■ **Set problem**
Reproduce the lines of the listing below verbatim, from the line containing "In terms of size, does black" through the line containing "From the image's perspective, would you say black", both included.

(Excerpts from a spatial dataset)
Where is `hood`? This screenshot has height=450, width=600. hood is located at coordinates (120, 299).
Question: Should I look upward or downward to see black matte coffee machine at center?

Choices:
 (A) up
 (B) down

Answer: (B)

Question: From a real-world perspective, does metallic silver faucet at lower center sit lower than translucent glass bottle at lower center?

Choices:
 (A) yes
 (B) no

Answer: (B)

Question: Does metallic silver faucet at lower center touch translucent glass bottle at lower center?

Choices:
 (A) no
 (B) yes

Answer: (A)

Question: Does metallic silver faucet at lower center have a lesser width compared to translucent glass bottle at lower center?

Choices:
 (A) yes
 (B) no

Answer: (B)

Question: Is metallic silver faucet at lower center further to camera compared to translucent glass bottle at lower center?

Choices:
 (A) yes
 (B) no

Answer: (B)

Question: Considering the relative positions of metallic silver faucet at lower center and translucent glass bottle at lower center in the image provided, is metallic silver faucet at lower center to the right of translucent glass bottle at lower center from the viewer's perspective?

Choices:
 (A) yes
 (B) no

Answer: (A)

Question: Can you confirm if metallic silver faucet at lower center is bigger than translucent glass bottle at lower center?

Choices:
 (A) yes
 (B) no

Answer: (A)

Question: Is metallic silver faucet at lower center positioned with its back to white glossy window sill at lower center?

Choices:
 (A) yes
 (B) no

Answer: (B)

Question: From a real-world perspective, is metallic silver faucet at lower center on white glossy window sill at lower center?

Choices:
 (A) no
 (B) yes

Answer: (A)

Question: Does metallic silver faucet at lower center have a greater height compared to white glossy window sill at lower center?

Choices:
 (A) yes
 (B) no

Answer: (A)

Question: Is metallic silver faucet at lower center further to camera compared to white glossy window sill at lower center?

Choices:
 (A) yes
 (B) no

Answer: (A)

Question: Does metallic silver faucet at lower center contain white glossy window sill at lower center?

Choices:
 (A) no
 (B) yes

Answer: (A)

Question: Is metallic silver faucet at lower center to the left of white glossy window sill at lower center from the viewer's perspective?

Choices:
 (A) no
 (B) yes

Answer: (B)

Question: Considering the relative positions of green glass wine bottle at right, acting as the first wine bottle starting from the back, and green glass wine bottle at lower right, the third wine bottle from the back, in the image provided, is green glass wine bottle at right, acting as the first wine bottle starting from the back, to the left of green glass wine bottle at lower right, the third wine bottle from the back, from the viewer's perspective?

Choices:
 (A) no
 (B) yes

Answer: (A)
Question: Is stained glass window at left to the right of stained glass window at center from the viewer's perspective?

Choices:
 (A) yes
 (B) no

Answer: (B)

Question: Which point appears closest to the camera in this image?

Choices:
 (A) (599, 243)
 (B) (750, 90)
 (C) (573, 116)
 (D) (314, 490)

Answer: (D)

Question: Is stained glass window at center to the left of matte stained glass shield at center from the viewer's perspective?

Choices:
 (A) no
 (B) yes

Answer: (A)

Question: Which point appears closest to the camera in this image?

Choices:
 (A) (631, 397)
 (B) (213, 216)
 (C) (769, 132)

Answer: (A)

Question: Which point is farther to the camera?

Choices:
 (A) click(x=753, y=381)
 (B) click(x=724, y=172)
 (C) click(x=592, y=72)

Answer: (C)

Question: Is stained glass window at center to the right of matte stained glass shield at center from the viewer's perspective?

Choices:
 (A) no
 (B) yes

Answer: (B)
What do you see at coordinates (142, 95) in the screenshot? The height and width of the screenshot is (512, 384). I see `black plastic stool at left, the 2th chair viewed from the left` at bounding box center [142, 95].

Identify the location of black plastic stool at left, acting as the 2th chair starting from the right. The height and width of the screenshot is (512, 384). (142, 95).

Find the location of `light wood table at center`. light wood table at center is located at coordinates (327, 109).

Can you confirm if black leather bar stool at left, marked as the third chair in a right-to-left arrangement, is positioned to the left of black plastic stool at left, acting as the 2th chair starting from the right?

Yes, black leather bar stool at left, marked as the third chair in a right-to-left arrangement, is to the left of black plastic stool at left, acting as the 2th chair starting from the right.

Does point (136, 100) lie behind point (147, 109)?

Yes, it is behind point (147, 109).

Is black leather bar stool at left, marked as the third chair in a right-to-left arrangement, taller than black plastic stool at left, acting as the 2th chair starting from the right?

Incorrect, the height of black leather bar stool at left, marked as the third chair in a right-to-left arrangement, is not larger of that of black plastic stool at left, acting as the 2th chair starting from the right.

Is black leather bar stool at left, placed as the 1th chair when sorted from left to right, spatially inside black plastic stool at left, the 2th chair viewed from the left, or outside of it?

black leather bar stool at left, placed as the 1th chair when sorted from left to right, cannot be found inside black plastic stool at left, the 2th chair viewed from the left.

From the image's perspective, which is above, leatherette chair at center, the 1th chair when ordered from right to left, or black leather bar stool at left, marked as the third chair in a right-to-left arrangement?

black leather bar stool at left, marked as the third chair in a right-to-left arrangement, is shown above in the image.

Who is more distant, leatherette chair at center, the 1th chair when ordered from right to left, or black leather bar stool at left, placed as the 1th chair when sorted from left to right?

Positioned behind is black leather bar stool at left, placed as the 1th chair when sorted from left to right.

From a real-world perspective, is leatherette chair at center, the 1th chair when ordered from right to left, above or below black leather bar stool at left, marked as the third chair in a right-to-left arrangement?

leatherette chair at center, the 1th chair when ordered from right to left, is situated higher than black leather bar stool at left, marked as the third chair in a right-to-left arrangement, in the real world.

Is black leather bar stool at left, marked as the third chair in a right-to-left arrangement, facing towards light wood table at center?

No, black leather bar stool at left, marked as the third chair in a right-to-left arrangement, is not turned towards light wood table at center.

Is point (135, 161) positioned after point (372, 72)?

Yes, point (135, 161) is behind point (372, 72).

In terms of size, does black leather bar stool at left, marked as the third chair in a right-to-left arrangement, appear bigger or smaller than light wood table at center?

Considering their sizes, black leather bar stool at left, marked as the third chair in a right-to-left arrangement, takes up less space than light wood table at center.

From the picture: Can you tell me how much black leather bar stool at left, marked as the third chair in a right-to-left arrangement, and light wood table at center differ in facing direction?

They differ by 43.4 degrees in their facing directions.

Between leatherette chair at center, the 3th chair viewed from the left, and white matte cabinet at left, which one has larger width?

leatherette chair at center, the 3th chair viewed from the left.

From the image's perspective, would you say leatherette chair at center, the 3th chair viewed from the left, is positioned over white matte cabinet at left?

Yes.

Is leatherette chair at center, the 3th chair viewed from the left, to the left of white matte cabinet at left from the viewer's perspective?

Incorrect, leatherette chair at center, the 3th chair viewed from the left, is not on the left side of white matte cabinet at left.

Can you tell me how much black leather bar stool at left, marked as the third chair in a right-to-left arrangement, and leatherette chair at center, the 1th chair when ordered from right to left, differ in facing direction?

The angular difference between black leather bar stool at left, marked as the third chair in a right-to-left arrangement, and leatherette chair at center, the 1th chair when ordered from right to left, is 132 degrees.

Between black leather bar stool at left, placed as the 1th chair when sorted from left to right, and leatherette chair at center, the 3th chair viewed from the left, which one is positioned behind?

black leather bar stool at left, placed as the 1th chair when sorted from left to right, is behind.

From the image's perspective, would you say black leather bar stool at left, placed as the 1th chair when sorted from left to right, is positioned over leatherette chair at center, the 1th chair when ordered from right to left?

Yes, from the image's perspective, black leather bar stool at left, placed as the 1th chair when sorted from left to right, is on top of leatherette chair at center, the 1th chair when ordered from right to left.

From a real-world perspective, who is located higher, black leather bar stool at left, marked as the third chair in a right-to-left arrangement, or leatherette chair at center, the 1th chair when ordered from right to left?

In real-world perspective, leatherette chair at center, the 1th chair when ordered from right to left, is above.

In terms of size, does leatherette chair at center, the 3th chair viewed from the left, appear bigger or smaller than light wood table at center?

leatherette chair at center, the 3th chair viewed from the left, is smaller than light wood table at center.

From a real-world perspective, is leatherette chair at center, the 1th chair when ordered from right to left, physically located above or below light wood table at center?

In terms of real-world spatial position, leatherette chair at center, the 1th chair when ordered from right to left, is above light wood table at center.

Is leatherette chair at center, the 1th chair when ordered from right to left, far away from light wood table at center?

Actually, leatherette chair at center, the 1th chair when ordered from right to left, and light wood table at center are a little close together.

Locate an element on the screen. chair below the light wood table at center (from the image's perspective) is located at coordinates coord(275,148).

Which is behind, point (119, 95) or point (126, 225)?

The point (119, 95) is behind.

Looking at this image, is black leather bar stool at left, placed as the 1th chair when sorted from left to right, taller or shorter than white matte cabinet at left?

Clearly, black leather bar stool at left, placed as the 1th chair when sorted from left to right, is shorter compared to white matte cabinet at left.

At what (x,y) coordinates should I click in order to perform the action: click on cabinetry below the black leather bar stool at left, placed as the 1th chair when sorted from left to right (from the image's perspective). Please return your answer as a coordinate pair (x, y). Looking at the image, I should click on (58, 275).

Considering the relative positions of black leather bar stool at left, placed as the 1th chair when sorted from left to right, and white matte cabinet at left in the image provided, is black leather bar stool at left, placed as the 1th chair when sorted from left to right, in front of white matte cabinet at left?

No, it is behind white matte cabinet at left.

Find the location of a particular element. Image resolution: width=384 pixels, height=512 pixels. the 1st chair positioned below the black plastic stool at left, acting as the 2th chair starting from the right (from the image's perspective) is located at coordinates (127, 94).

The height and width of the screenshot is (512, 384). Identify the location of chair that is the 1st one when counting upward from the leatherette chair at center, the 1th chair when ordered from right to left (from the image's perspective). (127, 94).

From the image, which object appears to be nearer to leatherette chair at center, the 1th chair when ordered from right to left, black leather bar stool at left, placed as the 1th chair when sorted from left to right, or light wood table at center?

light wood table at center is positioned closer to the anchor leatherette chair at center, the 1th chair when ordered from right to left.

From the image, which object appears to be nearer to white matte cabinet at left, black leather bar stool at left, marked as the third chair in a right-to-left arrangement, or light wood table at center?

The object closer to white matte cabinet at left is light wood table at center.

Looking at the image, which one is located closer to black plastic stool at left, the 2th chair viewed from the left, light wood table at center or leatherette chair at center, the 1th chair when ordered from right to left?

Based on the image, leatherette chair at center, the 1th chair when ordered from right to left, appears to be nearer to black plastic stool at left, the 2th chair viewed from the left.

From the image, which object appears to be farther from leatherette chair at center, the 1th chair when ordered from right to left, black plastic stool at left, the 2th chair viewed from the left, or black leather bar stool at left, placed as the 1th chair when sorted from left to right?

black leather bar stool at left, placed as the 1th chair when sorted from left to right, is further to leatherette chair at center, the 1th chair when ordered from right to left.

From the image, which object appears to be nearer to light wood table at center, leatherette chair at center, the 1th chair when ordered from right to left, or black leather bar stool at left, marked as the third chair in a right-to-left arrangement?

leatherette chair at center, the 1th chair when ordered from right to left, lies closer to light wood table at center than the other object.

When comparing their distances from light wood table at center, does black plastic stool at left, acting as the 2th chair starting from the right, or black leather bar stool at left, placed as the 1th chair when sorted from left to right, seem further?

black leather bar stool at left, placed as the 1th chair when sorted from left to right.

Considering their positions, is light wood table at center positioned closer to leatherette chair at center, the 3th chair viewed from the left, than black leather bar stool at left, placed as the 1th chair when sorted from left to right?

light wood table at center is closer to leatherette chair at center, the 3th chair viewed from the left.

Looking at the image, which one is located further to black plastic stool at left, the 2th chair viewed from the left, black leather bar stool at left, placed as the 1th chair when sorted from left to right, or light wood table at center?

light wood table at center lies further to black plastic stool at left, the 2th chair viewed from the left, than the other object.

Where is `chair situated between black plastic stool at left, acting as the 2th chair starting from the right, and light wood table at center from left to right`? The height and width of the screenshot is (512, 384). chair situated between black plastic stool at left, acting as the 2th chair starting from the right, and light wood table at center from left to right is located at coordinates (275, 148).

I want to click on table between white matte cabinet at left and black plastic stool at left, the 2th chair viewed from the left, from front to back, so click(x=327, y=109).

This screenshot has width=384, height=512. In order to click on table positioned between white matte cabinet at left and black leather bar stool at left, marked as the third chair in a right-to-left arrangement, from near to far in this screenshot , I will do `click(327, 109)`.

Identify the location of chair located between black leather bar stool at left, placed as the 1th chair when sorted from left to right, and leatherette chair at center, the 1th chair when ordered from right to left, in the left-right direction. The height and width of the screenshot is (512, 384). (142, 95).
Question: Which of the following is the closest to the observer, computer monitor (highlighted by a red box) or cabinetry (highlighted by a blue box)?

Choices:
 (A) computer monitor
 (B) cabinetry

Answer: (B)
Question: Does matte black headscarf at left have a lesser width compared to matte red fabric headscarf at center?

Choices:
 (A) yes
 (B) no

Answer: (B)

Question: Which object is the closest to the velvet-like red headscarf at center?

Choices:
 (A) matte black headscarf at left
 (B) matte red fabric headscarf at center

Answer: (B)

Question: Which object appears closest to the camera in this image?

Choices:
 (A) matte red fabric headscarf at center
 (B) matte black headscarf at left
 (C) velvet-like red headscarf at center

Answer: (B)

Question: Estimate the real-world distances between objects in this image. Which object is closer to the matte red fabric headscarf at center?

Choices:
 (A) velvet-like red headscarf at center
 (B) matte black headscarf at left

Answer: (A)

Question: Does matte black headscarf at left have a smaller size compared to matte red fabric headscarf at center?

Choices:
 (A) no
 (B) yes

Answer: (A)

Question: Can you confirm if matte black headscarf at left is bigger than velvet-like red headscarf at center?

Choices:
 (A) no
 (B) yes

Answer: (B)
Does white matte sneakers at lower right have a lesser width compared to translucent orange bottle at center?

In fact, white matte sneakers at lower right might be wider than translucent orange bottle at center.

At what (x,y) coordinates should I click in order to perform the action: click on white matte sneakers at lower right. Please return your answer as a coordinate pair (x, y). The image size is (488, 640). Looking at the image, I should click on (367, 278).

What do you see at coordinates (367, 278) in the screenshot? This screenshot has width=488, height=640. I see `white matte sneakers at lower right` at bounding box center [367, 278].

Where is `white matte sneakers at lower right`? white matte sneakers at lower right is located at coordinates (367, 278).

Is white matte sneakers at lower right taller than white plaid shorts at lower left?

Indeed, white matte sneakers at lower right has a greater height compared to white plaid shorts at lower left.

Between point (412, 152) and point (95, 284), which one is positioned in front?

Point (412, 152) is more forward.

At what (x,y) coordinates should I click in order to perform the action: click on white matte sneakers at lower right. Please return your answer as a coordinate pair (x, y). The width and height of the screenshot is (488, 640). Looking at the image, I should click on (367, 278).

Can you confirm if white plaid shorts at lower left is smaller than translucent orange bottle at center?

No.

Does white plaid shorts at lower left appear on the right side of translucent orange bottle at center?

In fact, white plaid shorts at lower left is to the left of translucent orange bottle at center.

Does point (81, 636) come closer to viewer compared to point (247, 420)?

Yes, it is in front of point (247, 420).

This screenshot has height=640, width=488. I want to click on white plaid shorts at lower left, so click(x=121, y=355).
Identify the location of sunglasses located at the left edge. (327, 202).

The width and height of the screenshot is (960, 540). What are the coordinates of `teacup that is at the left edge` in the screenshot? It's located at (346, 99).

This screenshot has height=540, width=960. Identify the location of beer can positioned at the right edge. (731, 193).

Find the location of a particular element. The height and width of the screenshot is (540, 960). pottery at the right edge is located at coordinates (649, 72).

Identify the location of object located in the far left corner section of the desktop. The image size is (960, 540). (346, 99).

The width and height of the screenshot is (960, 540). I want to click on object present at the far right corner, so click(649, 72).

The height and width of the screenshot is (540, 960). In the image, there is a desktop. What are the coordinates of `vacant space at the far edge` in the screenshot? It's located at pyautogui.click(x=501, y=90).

■ **Output**
In terms of size, does black leather bar stool at left, marked as the third chair in a right-to-left arrangement, appear bigger or smaller than light wood table at center?

Considering their sizes, black leather bar stool at left, marked as the third chair in a right-to-left arrangement, takes up less space than light wood table at center.

From the picture: Can you tell me how much black leather bar stool at left, marked as the third chair in a right-to-left arrangement, and light wood table at center differ in facing direction?

They differ by 43.4 degrees in their facing directions.

Between leatherette chair at center, the 3th chair viewed from the left, and white matte cabinet at left, which one has larger width?

leatherette chair at center, the 3th chair viewed from the left.

From the image's perspective, would you say leatherette chair at center, the 3th chair viewed from the left, is positioned over white matte cabinet at left?

Yes.

Is leatherette chair at center, the 3th chair viewed from the left, to the left of white matte cabinet at left from the viewer's perspective?

Incorrect, leatherette chair at center, the 3th chair viewed from the left, is not on the left side of white matte cabinet at left.

Can you tell me how much black leather bar stool at left, marked as the third chair in a right-to-left arrangement, and leatherette chair at center, the 1th chair when ordered from right to left, differ in facing direction?

The angular difference between black leather bar stool at left, marked as the third chair in a right-to-left arrangement, and leatherette chair at center, the 1th chair when ordered from right to left, is 132 degrees.

Between black leather bar stool at left, placed as the 1th chair when sorted from left to right, and leatherette chair at center, the 3th chair viewed from the left, which one is positioned behind?

black leather bar stool at left, placed as the 1th chair when sorted from left to right, is behind.

From the image's perspective, would you say black leather bar stool at left, placed as the 1th chair when sorted from left to right, is positioned over leatherette chair at center, the 1th chair when ordered from right to left?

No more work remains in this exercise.